Starting with the line containing "camera: 55 degrees right, 5 degrees up" and going on through the line containing "(390, 249) = (265, 662): none", return the lines of the data below exactly, and only those.

RECORDS SHOWN: Begin

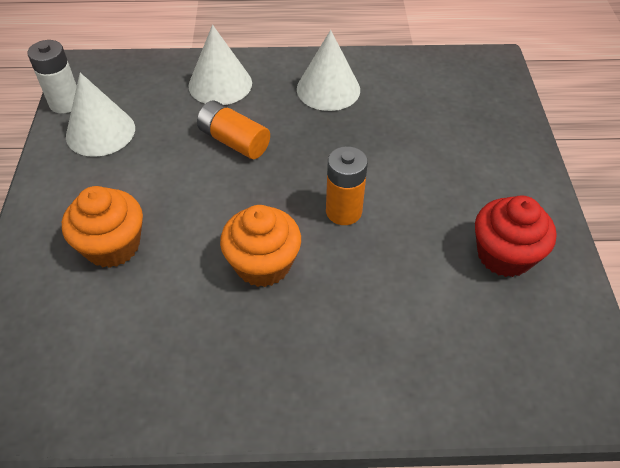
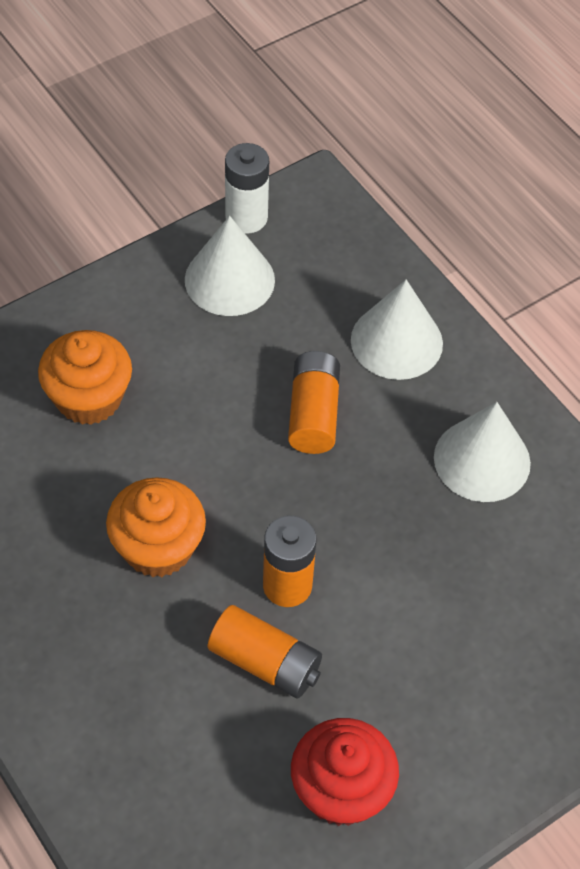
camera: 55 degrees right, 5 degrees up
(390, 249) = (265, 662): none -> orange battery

RECORDS SHOWN: End
RECORDS SHOWN: Begin

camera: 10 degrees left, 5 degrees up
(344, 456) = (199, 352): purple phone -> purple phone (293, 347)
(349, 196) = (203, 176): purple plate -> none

RECORDS SHOWN: End

• _SOLUTION BELOW_
camera: 55 degrees right, 5 degrees up
(390, 249) = (265, 662): none -> orange battery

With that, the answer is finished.